= ABOUT THIS TASK =
The range to repeat runs from the line with "orange wallet: 8 -> 5" to the last line below, both ends included; give it exactly and without pictures.

START RECORDED DATA

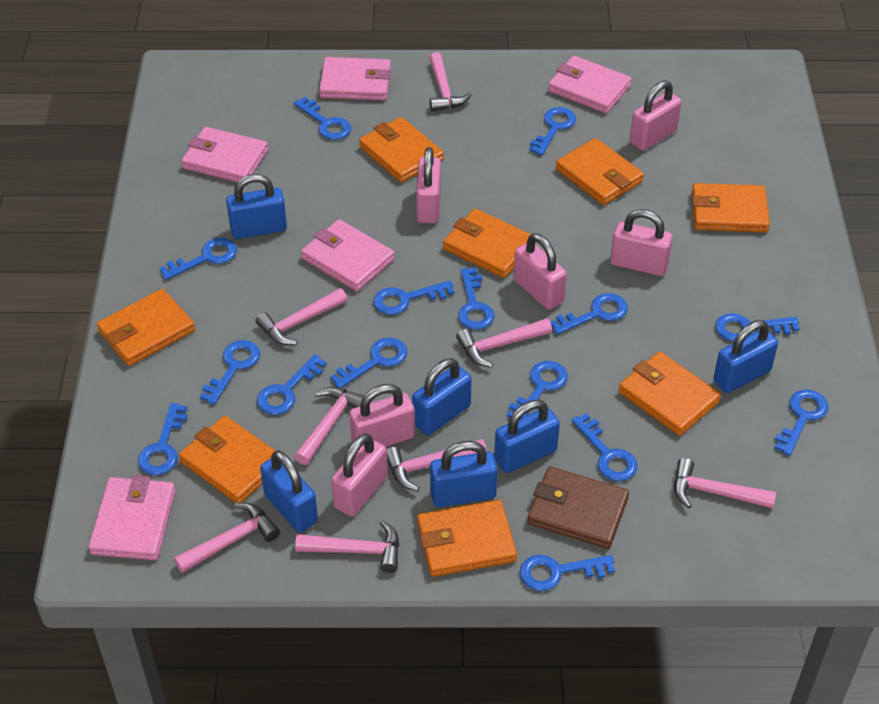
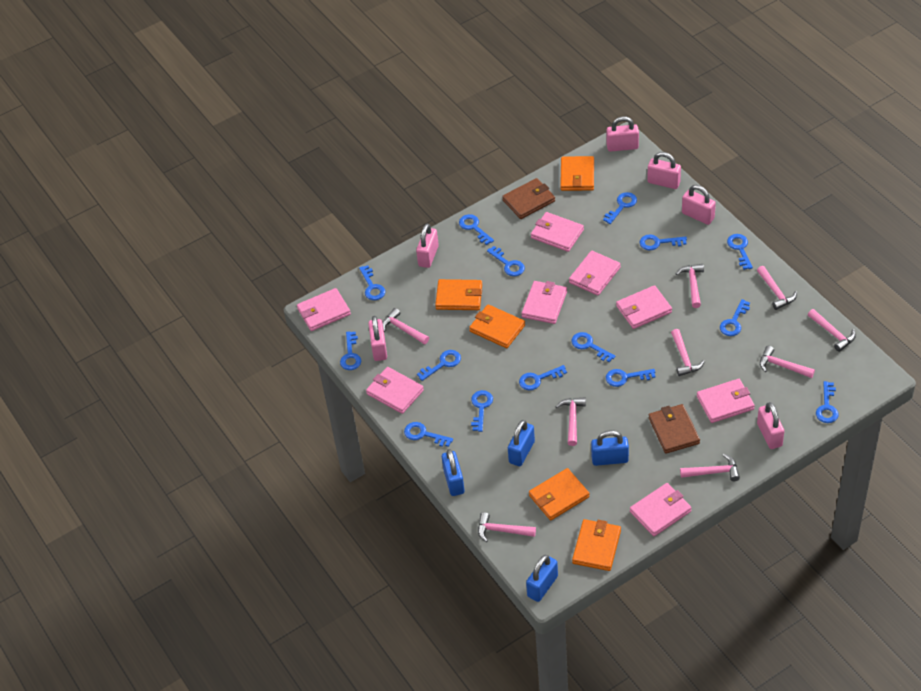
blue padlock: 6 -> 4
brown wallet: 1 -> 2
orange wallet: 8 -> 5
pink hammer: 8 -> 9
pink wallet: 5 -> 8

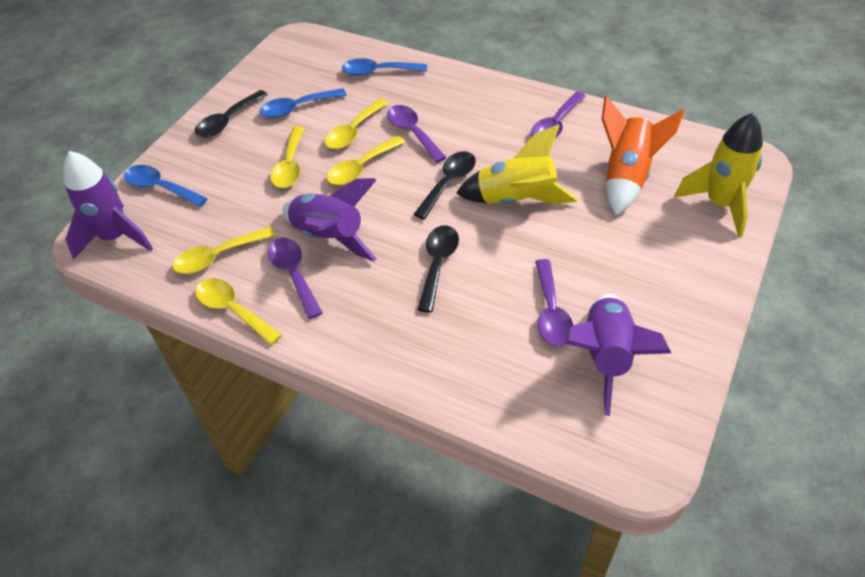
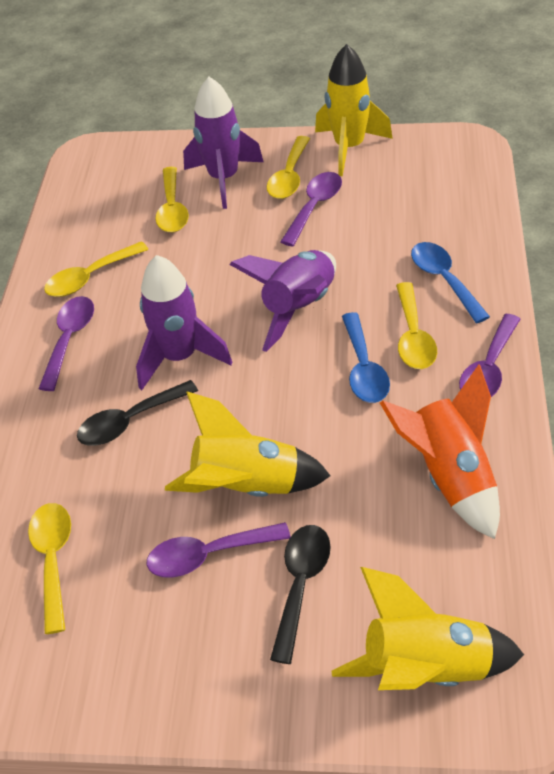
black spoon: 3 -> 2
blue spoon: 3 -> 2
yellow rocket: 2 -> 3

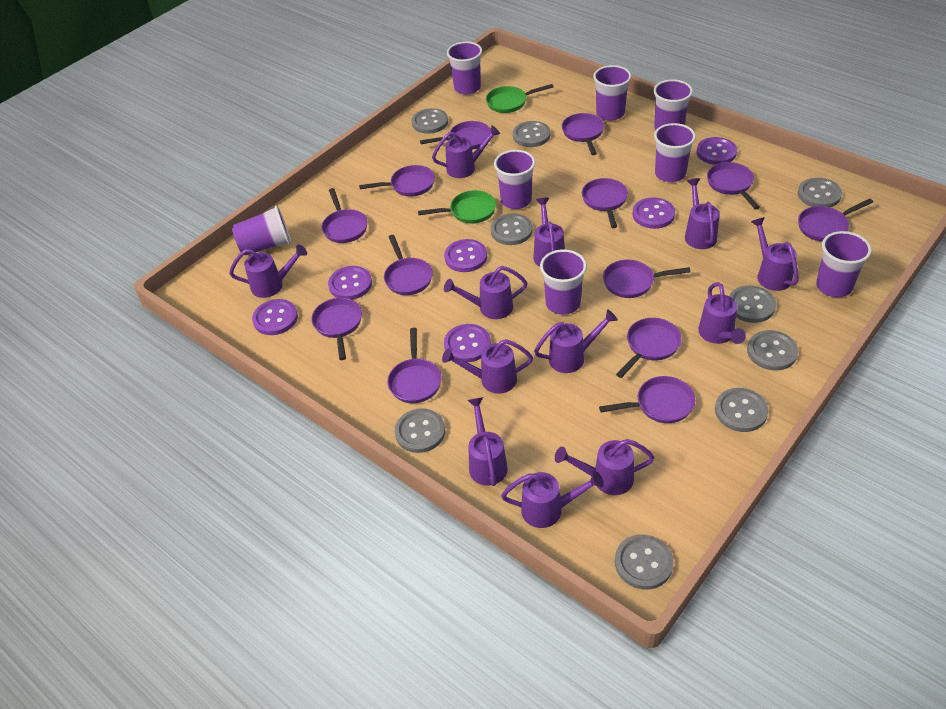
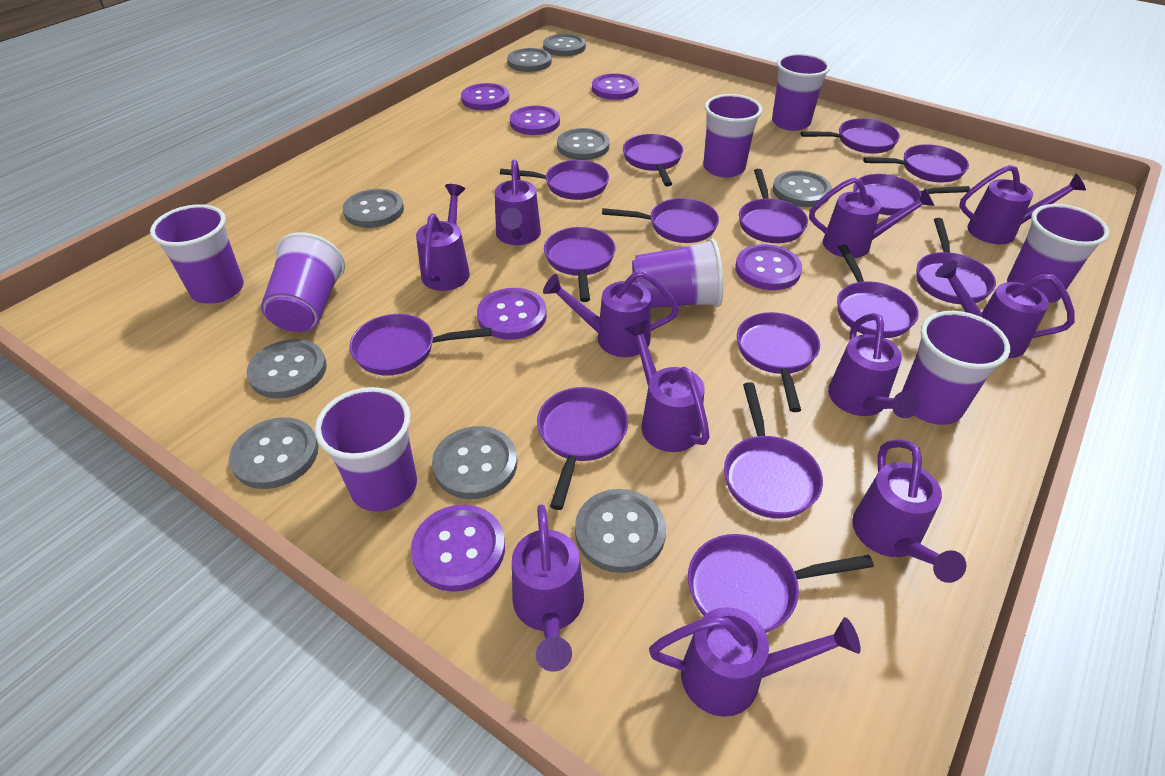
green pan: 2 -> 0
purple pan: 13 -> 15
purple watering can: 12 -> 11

END RECORDED DATA

= SOLUTION FOR THIS EXERCISE =
orange wallet: 8 -> 5
pink hammer: 8 -> 9
pink wallet: 5 -> 8

black spoon: 3 -> 2
blue spoon: 3 -> 2
yellow rocket: 2 -> 3

green pan: 2 -> 0
purple pan: 13 -> 15
purple watering can: 12 -> 11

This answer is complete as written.